## SUPPLIED DATA
..........

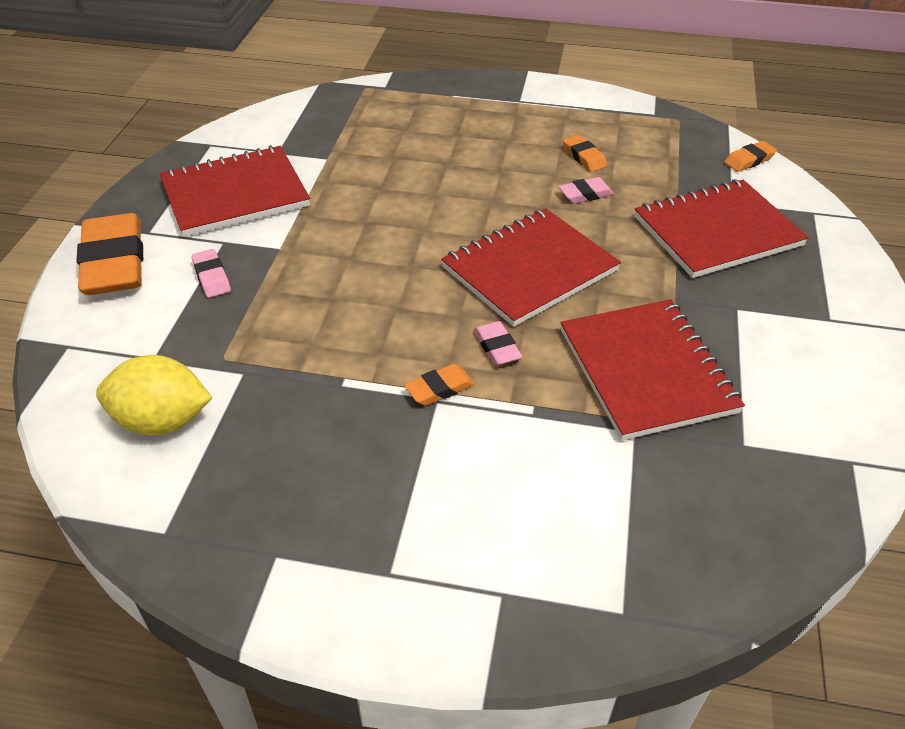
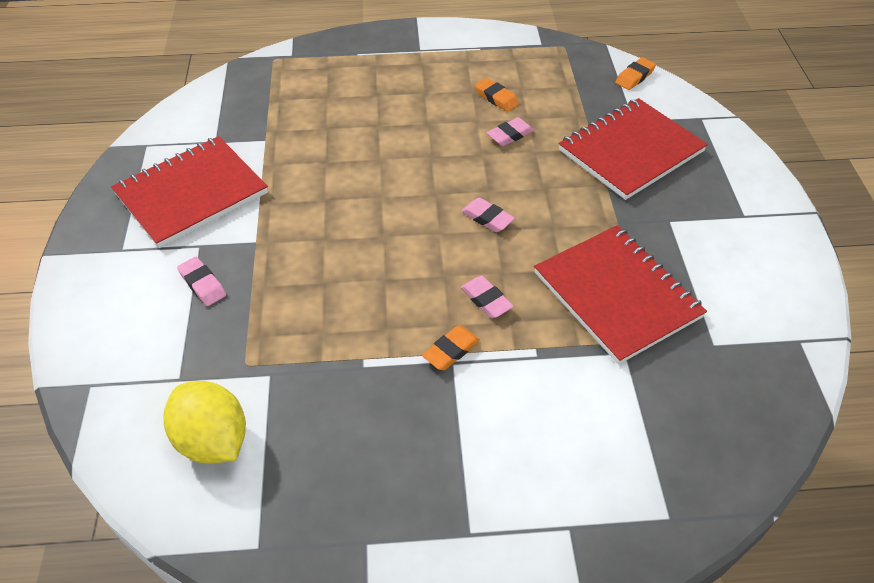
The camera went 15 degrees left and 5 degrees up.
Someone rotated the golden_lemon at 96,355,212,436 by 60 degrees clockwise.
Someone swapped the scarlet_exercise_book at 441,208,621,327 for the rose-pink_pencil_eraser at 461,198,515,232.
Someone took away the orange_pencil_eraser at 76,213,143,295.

..........

## ABOUT THIS TASK
Nothing but the exact lines of the data above, from the line containing "Someone rotated the" through the last, should appear in the answer.

## ANSWER TO THIS TASK
Someone rotated the golden_lemon at 96,355,212,436 by 60 degrees clockwise.
Someone swapped the scarlet_exercise_book at 441,208,621,327 for the rose-pink_pencil_eraser at 461,198,515,232.
Someone took away the orange_pencil_eraser at 76,213,143,295.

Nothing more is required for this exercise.